[Action item] Output the line containing "J203 pin 2: GND -> VS" and each line after it through the end of the data, exactly as written, with pictures left out.

[Saved data entries]
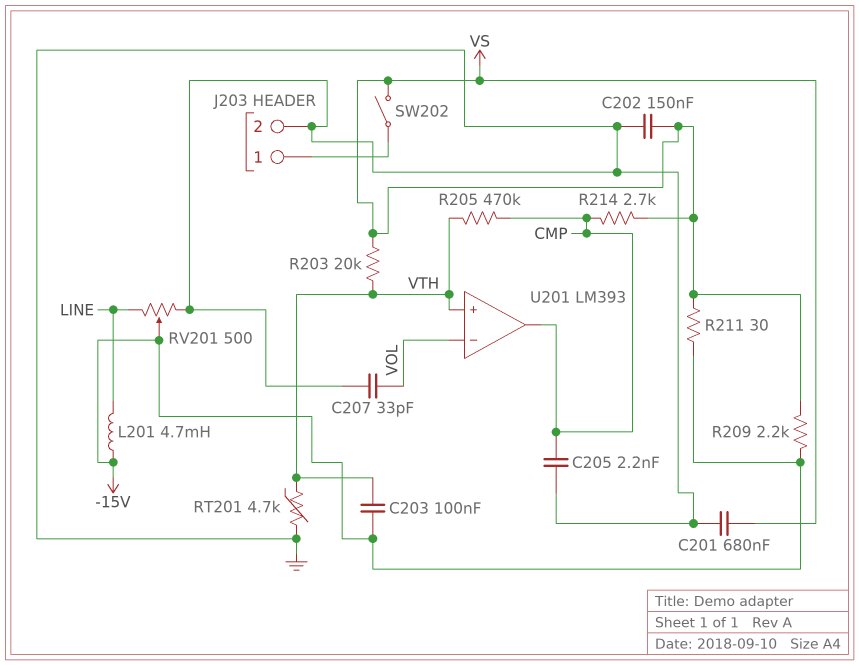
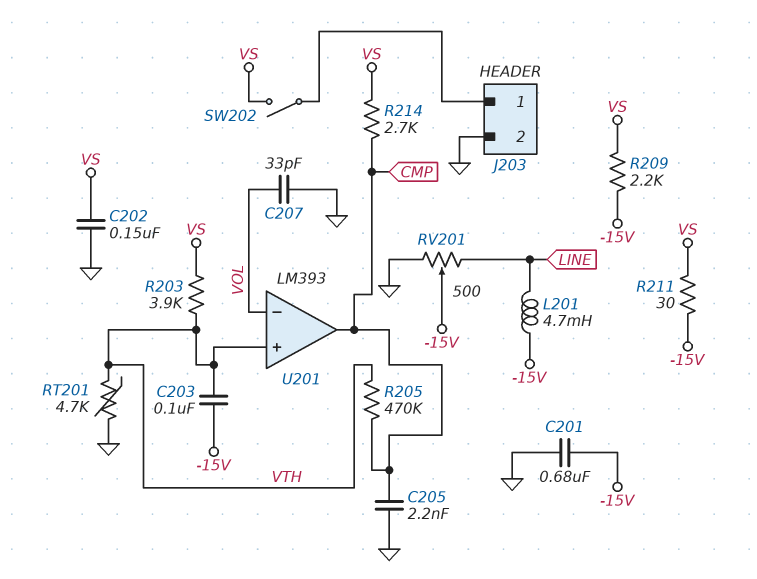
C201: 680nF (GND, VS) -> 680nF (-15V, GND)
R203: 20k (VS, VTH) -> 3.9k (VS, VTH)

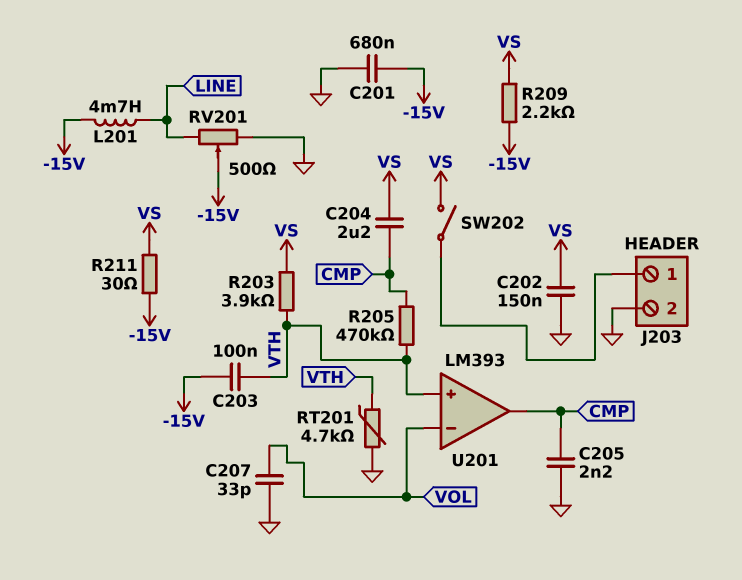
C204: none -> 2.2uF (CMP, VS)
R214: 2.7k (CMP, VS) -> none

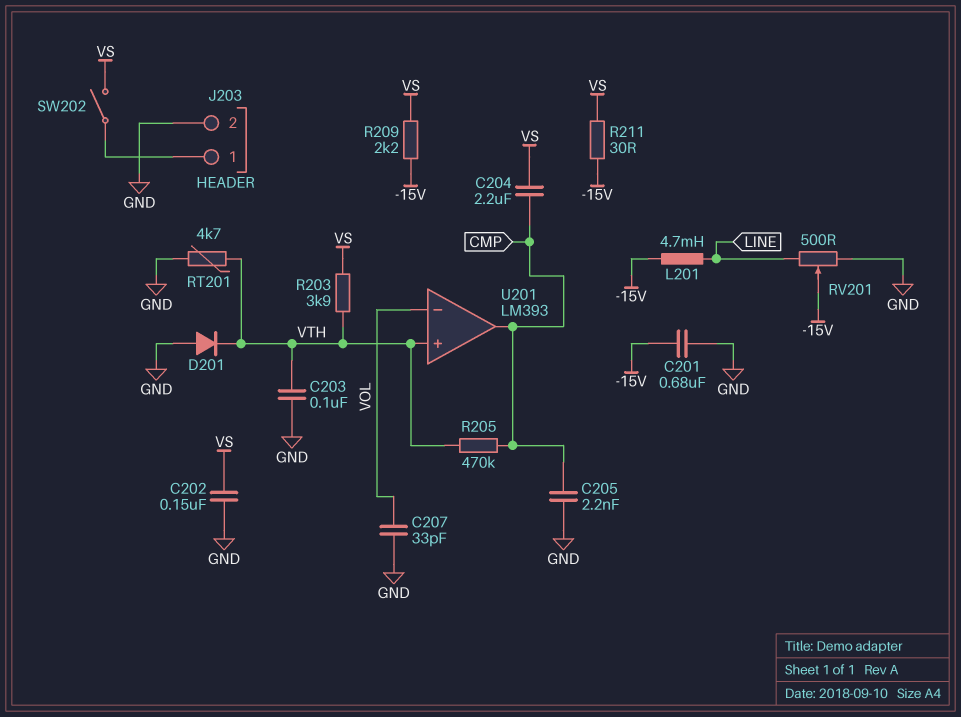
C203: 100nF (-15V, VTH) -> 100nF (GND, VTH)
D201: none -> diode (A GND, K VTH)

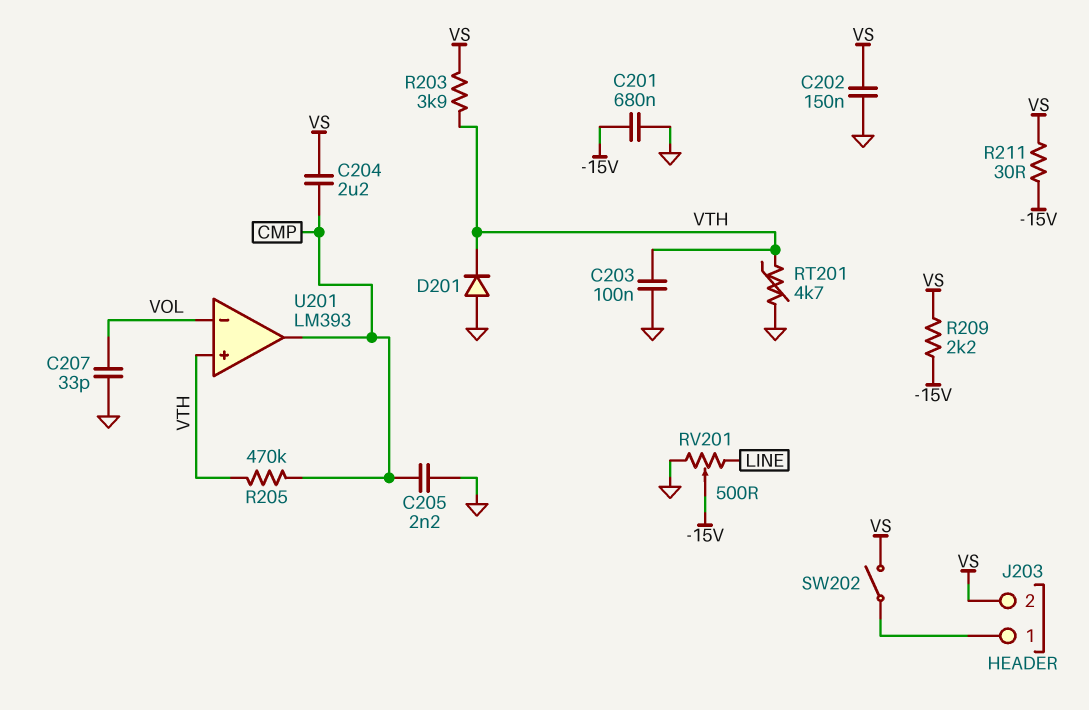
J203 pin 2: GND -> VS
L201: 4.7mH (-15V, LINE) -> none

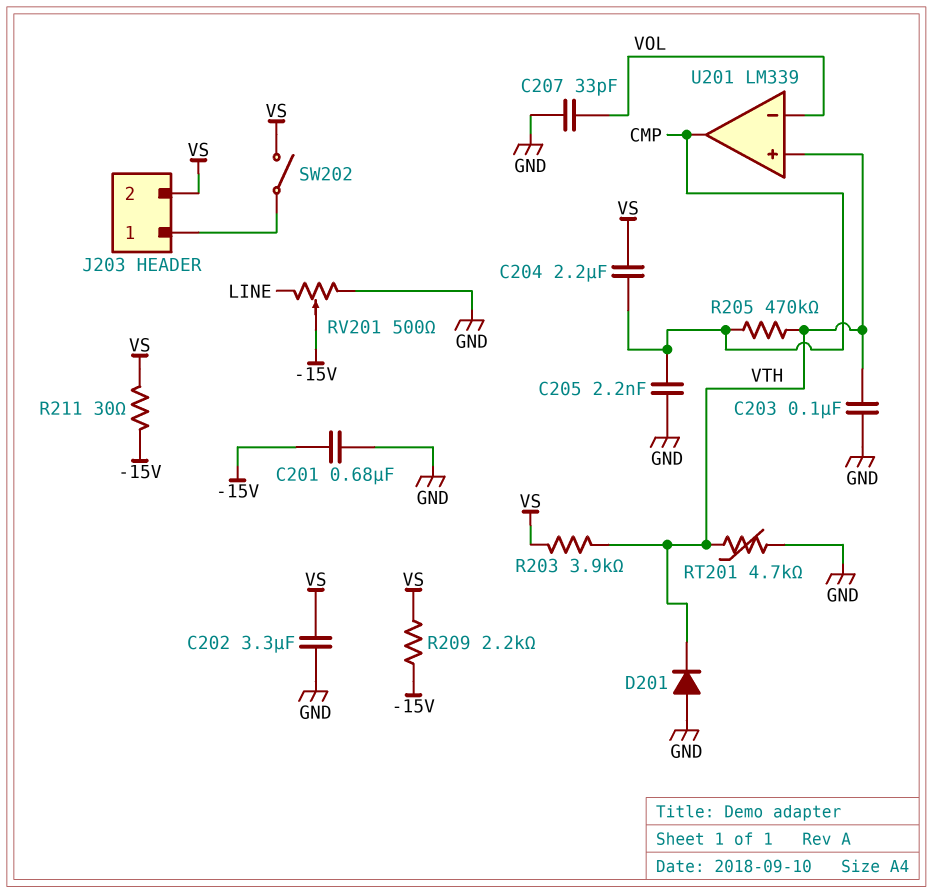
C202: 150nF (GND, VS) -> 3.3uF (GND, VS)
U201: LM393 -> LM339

[Written answer]
J203 pin 2: GND -> VS
L201: 4.7mH (-15V, LINE) -> none

C202: 150nF (GND, VS) -> 3.3uF (GND, VS)
U201: LM393 -> LM339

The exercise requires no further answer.